[[ Task data open ]]

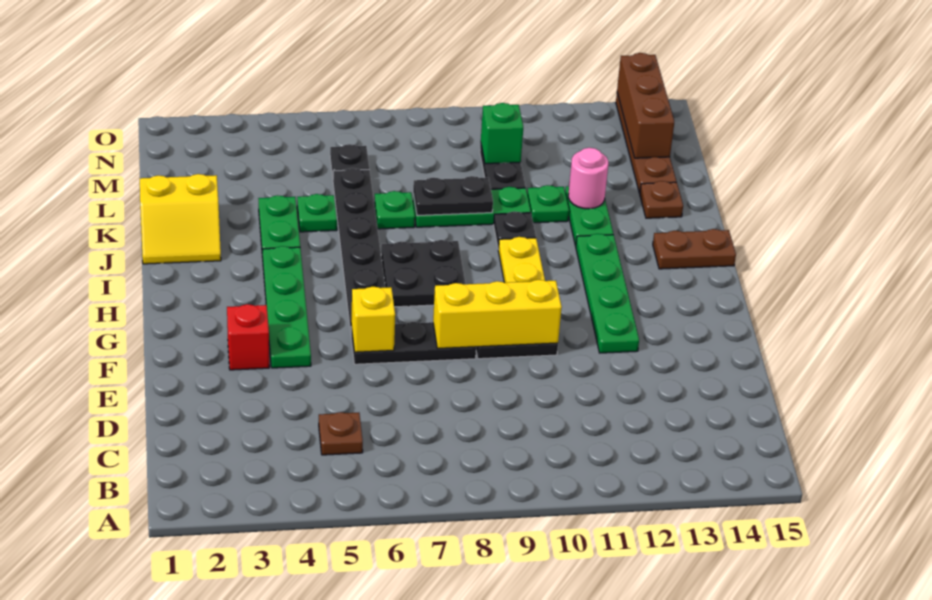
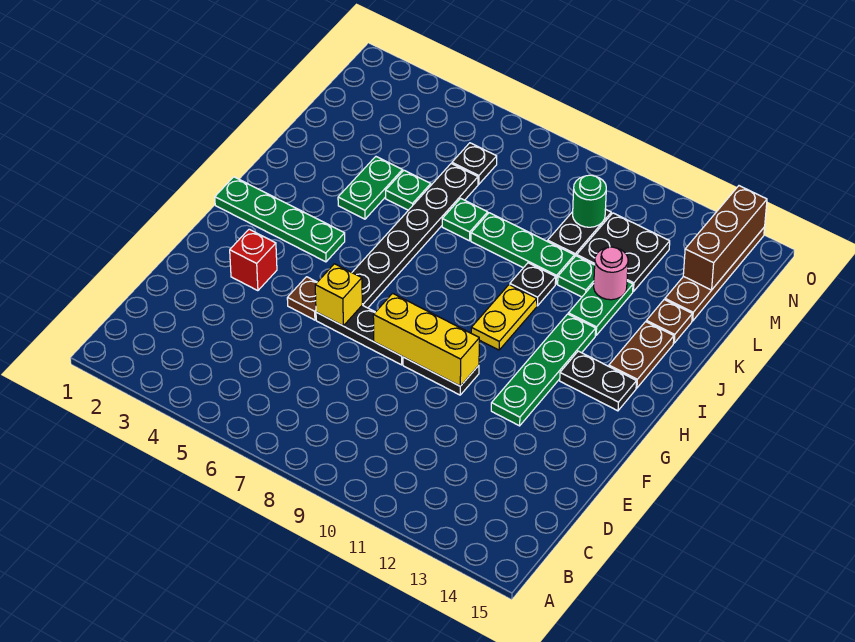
brown 1x1 plate [319,412,363,455] -> brown 1x1 plate moved to [287,277,317,320]
green 1x4 plate [263,246,311,368] -> green 1x4 plate turned to [215,177,345,262]
black 2x2 plate [381,240,465,307] -> black 2x2 plate moved to [577,213,670,291]
brown 1x2 plate [653,229,736,269] -> brown 1x2 plate turned to [609,322,674,388]
yellow 2x2 slope [140,174,221,264] -> none
black 1x2 plate [413,176,493,215] -> black 1x2 plate moved to [560,351,637,411]
green 1x1 brick [481,103,523,164] -> green 1x1 round brick [573,175,606,227]

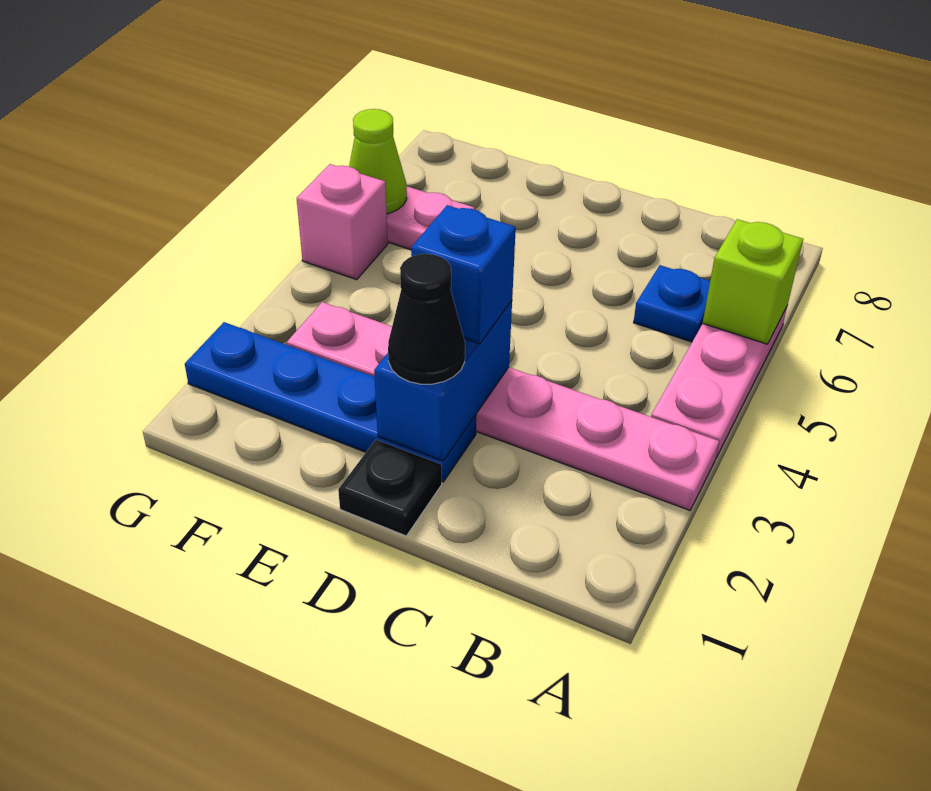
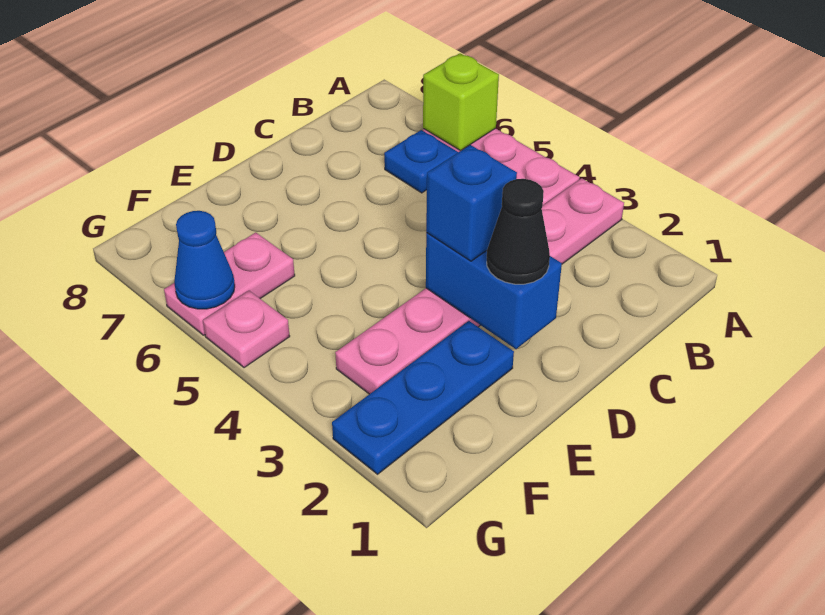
black 1x1 plate [338,440,442,536] -> none
blue 1x4 plate [185,322,477,482] -> blue 1x3 plate [332,321,514,474]
pink 1x1 brick [297,164,388,280] -> pink 1x1 plate [203,291,290,368]
lime 1x1 cone [349,109,407,214] -> blue 1x1 cone [174,211,235,309]

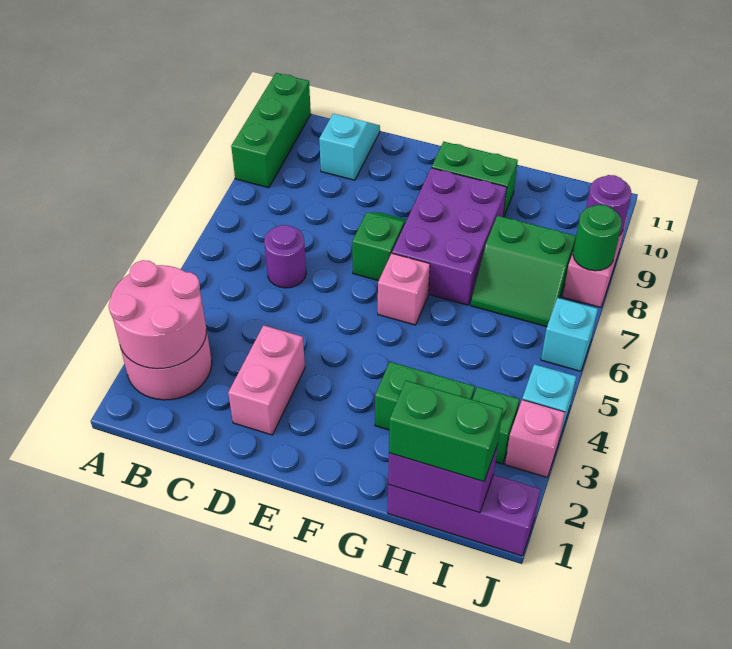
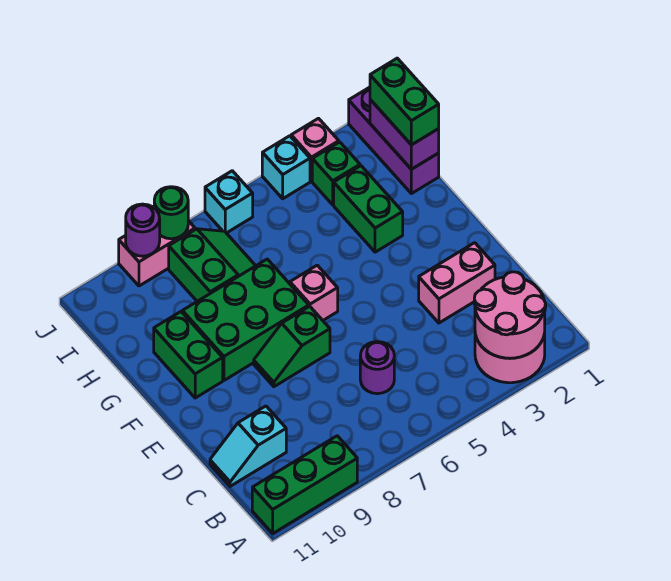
purple 2x3 brick [392,168,507,305] -> green 2x3 brick [182,259,309,380]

[[ Task data closed ]]

Task description: Could you copy each line above exactly as written, minus any pictures?

Solution to the exercise:
brown 1x1 plate [319,412,363,455] -> brown 1x1 plate moved to [287,277,317,320]
green 1x4 plate [263,246,311,368] -> green 1x4 plate turned to [215,177,345,262]
black 2x2 plate [381,240,465,307] -> black 2x2 plate moved to [577,213,670,291]
brown 1x2 plate [653,229,736,269] -> brown 1x2 plate turned to [609,322,674,388]
yellow 2x2 slope [140,174,221,264] -> none
black 1x2 plate [413,176,493,215] -> black 1x2 plate moved to [560,351,637,411]
green 1x1 brick [481,103,523,164] -> green 1x1 round brick [573,175,606,227]

black 1x1 plate [338,440,442,536] -> none
blue 1x4 plate [185,322,477,482] -> blue 1x3 plate [332,321,514,474]
pink 1x1 brick [297,164,388,280] -> pink 1x1 plate [203,291,290,368]
lime 1x1 cone [349,109,407,214] -> blue 1x1 cone [174,211,235,309]

purple 2x3 brick [392,168,507,305] -> green 2x3 brick [182,259,309,380]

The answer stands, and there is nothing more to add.